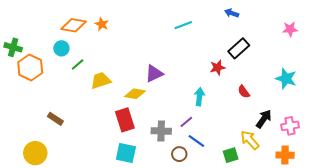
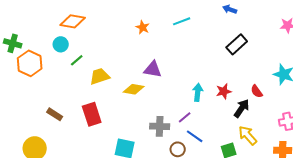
orange star: (102, 24) -> (143, 27), moved
red star: (218, 67) -> (224, 91), moved
purple triangle: (154, 74) -> (153, 69), turned 36
red semicircle: (244, 92) -> (257, 91), moved
black arrow: (264, 119) -> (242, 108), moved
red rectangle: (125, 120) -> (92, 114), moved

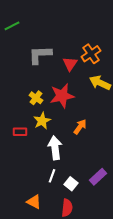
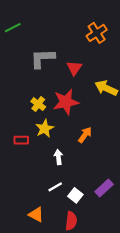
orange cross: (91, 54) -> (97, 33), moved
white arrow: (55, 148) -> (58, 157), size x0.6
white line: (52, 176) -> (55, 187), turned 40

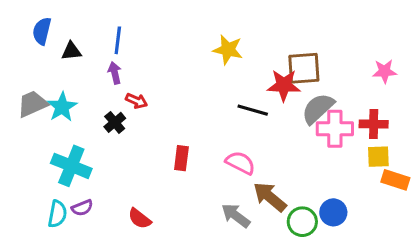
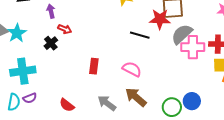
cyan cross: (71, 166) -> (23, 71), turned -30
brown arrow: (270, 197) -> (136, 97), moved
gray arrow: (236, 216) -> (107, 103), moved

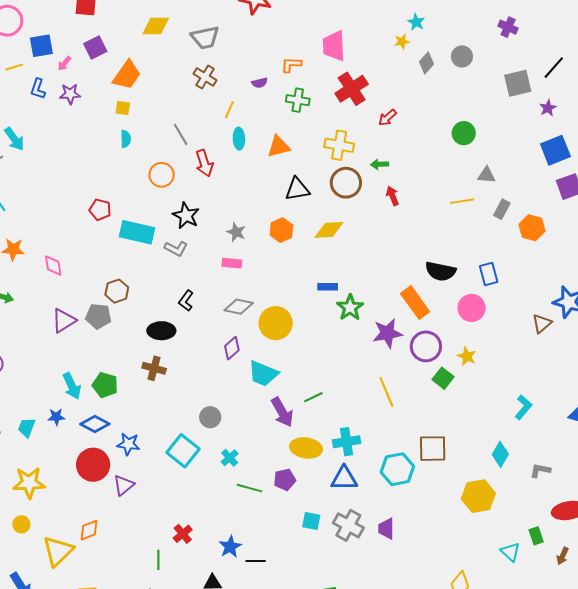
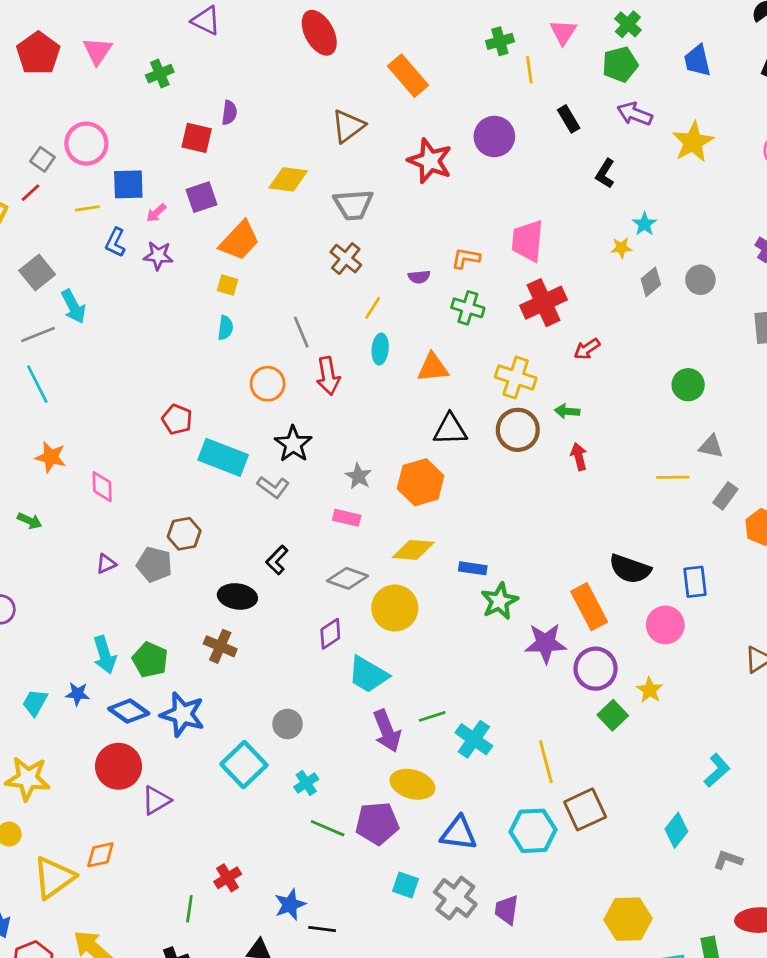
orange hexagon: (281, 230) -> (421, 482), size x1.4
yellow diamond: (329, 230) -> (413, 550), moved
purple triangle: (64, 321) -> (106, 564), size x0.6
yellow line: (386, 392) -> (546, 762), moved
cyan cross: (347, 442) -> (474, 739), moved, turned 36
blue star: (128, 444) -> (183, 714), moved, size x1.4
brown square: (433, 449) -> (585, 809), turned -32
purple pentagon: (285, 480) -> (377, 823), size x1.4
yellow hexagon: (478, 496) -> (628, 919), moved

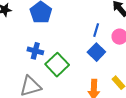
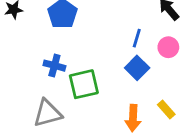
green square: (57, 65) -> (84, 84), turned 30

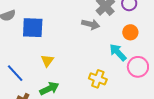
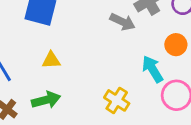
yellow triangle: (47, 61) -> (51, 60), turned 40

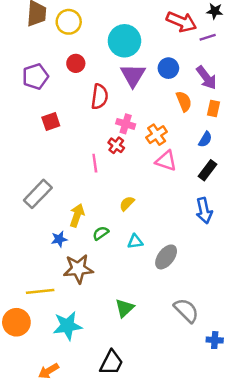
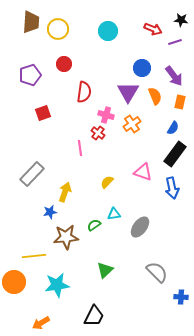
red arrow: (181, 22) -> (153, 29), size x0.7
cyan circle: (124, 41) -> (108, 31), moved, size x0.7
purple triangle: (133, 75) -> (128, 92), moved
pink triangle: (166, 161) -> (143, 172), moved
black rectangle: (208, 170) -> (175, 154), size x1.4
green semicircle: (101, 233) -> (94, 225), moved

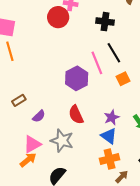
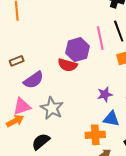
red semicircle: (76, 115) -> (68, 65), moved, turned -60
purple semicircle: (39, 116) -> (34, 80), size x1.5
blue triangle: (109, 136) -> (111, 119), moved, turned -36

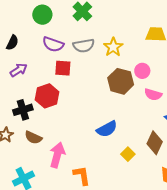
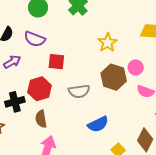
purple semicircle: (53, 44) -> (35, 39), moved
gray semicircle: (84, 46) -> (79, 91), moved
brown semicircle: (33, 138) -> (41, 119), moved, turned 54

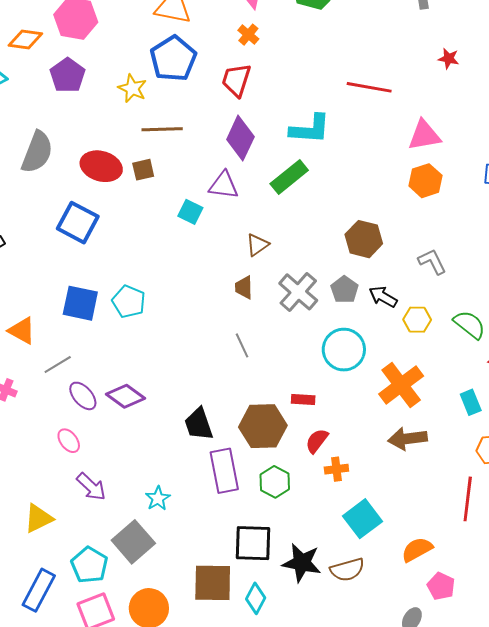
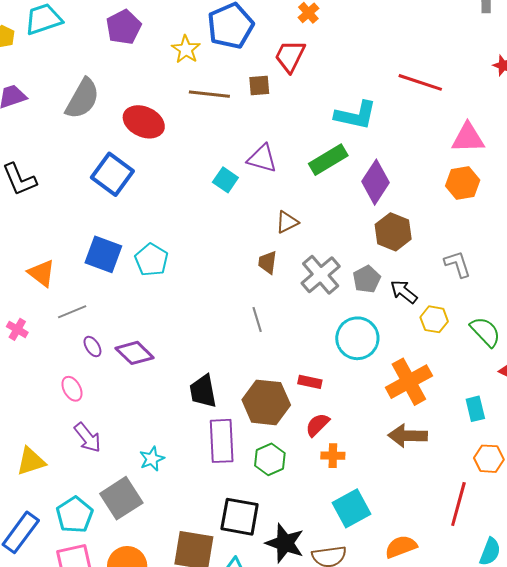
purple diamond: (240, 138) -> (375, 182), moved
brown square: (143, 170) -> (259, 85), moved
purple ellipse: (83, 396) -> (92, 347), size x0.7

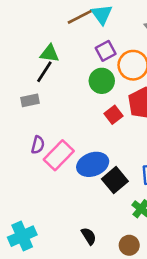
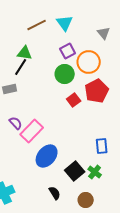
● ● ● ● ● ● ●
Aim of the task =
Copy the lines exactly. Start at the line with "blue triangle: (109, 136)", end at the last line above, include both, and omit all pictures.

Your solution =
blue triangle: (109, 136) -> (111, 119), moved, turned -36

purple semicircle: (53, 44) -> (35, 39), moved
gray semicircle: (84, 46) -> (79, 91), moved
brown semicircle: (33, 138) -> (41, 119), moved, turned 54

purple diamond: (240, 138) -> (375, 182), moved
brown square: (143, 170) -> (259, 85), moved
purple ellipse: (83, 396) -> (92, 347), size x0.7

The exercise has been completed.